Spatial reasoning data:
- - -

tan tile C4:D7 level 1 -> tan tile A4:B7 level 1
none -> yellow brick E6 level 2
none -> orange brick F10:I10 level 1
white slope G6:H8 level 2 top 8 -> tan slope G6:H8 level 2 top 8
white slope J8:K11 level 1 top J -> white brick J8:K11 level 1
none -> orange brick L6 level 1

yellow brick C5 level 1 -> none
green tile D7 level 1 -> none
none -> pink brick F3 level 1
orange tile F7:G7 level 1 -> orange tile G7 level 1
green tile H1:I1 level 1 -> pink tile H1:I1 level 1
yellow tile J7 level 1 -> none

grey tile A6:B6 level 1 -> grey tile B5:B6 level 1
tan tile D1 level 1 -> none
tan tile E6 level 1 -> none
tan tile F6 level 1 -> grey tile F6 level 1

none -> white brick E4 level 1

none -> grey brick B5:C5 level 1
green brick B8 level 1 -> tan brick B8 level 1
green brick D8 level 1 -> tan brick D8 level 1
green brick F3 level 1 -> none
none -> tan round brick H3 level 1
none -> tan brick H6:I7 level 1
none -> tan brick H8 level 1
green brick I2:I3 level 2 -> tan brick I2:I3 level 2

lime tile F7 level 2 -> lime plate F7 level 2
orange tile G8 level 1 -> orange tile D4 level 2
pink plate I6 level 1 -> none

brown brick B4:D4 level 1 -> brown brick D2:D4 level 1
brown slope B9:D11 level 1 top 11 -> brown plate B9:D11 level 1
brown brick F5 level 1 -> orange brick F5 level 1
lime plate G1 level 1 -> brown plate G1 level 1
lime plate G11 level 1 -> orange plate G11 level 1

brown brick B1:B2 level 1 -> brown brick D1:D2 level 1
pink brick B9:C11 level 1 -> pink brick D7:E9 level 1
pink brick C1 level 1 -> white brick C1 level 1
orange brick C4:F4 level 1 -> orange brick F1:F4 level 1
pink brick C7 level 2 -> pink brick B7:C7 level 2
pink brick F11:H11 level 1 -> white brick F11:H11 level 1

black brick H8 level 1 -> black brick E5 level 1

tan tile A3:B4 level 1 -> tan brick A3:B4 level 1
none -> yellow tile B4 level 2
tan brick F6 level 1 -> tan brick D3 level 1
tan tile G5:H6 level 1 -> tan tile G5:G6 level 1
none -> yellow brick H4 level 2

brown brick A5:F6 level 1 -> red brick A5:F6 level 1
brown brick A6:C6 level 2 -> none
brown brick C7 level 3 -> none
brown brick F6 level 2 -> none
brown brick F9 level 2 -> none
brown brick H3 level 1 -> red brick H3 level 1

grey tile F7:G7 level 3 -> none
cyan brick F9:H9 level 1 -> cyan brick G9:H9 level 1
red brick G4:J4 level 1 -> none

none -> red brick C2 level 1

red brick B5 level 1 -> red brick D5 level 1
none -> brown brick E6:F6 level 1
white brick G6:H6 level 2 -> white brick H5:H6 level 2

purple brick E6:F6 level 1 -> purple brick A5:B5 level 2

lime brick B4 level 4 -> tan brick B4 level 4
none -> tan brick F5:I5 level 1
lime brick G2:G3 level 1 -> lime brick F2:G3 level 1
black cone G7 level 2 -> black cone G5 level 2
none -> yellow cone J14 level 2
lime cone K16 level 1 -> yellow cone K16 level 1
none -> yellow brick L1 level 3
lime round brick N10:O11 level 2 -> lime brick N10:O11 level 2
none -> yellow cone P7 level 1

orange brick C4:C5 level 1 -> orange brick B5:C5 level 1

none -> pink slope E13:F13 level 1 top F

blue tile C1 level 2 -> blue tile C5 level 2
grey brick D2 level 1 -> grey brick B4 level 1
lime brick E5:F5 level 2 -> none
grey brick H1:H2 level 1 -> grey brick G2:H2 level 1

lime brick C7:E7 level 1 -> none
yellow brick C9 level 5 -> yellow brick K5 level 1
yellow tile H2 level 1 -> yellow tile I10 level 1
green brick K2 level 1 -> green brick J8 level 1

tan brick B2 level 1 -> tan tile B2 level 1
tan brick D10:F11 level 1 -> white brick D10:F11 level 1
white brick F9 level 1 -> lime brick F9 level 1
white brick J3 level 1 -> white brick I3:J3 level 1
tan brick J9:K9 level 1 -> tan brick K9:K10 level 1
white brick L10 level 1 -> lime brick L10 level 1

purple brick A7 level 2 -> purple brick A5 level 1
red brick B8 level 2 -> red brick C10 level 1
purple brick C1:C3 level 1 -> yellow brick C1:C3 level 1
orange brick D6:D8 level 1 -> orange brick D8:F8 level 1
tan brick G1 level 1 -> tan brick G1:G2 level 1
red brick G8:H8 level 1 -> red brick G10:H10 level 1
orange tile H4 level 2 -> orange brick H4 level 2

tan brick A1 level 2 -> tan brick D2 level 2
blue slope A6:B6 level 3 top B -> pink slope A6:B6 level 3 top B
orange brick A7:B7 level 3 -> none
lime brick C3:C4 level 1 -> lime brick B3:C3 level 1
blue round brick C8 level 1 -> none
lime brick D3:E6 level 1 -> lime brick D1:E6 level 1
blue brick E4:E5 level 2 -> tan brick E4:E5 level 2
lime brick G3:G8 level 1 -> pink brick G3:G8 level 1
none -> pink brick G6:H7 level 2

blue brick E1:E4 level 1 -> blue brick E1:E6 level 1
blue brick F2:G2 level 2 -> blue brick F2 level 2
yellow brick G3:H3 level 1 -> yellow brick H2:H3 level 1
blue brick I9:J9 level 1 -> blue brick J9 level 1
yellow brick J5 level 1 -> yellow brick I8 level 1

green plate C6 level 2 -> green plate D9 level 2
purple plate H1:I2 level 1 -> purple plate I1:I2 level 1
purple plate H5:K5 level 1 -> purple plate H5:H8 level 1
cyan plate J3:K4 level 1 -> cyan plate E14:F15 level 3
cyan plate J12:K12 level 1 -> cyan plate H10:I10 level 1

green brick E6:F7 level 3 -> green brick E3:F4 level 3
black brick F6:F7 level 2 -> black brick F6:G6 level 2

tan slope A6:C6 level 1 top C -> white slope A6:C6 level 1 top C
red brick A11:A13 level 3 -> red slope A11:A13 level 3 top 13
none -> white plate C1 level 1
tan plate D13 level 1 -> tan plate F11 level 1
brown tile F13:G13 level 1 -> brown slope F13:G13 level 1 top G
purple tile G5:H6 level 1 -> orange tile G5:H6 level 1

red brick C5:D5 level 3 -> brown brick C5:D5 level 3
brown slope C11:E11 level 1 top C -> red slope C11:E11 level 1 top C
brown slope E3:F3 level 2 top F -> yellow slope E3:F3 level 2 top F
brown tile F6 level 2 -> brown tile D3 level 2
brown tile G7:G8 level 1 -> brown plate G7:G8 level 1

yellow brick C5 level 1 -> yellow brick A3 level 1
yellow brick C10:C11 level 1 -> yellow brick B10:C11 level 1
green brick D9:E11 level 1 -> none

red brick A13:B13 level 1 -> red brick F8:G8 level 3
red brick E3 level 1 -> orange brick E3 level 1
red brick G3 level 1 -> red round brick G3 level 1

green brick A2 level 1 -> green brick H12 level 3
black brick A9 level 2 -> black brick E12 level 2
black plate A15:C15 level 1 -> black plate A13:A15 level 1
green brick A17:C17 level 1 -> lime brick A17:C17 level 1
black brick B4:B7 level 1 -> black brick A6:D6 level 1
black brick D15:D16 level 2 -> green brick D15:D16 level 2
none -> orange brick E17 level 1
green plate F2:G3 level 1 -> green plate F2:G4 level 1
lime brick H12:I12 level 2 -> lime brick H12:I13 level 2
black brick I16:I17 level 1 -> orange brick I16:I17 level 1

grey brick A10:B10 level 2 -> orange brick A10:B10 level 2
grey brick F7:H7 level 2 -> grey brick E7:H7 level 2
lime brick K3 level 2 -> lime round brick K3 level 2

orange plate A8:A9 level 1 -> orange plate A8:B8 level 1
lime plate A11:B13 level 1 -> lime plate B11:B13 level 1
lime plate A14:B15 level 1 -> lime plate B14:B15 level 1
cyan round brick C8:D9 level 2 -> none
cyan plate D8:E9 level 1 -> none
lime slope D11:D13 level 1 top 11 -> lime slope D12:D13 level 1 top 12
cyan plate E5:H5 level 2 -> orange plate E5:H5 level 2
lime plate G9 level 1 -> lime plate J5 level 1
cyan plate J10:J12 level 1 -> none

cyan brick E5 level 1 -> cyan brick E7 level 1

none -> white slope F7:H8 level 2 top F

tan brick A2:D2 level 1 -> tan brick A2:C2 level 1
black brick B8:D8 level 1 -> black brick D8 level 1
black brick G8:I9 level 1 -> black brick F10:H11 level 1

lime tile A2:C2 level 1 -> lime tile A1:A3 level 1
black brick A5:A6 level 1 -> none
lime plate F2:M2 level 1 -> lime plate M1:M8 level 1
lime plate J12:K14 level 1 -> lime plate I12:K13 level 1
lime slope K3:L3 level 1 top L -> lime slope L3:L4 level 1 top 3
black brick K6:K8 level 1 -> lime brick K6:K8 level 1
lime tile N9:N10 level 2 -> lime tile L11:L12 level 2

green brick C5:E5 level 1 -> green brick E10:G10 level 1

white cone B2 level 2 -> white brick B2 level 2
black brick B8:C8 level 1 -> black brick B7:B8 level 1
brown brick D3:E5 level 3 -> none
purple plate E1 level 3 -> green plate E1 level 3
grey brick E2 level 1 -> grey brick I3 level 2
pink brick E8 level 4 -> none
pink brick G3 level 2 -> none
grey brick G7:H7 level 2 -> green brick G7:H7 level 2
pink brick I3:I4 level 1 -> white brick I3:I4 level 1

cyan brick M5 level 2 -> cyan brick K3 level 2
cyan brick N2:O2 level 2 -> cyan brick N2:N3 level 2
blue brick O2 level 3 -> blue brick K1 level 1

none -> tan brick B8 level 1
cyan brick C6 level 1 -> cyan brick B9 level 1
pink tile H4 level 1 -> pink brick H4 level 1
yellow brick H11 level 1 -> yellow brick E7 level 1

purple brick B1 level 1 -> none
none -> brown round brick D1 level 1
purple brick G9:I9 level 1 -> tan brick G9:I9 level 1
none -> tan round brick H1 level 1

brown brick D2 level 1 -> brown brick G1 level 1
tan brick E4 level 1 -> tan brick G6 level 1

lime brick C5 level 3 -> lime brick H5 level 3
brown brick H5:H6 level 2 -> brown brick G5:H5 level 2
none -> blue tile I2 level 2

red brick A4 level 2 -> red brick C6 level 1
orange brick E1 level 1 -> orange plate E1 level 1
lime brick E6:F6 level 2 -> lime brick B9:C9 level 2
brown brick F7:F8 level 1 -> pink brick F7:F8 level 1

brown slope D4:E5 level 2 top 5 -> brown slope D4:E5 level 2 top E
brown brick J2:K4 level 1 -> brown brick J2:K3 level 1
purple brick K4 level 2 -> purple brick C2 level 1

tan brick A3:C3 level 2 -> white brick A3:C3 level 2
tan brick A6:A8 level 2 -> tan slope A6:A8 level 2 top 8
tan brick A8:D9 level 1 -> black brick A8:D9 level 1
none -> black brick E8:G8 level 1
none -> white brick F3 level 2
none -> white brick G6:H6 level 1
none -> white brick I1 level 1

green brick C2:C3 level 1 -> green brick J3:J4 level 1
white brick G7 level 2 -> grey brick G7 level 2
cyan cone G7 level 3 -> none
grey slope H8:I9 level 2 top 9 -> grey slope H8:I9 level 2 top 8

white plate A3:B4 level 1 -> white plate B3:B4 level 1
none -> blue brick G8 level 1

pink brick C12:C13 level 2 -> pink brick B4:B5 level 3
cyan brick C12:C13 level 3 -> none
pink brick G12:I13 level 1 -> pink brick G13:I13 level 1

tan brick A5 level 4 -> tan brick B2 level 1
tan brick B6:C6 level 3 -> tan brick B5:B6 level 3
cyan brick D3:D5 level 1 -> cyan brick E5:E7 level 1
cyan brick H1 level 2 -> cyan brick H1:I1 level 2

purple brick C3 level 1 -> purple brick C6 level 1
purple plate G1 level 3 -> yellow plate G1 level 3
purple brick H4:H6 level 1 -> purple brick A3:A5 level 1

- - -

Copy exactly the stretch of data above from the line with "black cone G7" through the line with "lime brick E5:F5 level 2 -> none", and omit all other lines.

black cone G7 level 2 -> black cone G5 level 2
none -> yellow cone J14 level 2
lime cone K16 level 1 -> yellow cone K16 level 1
none -> yellow brick L1 level 3
lime round brick N10:O11 level 2 -> lime brick N10:O11 level 2
none -> yellow cone P7 level 1

orange brick C4:C5 level 1 -> orange brick B5:C5 level 1

none -> pink slope E13:F13 level 1 top F

blue tile C1 level 2 -> blue tile C5 level 2
grey brick D2 level 1 -> grey brick B4 level 1
lime brick E5:F5 level 2 -> none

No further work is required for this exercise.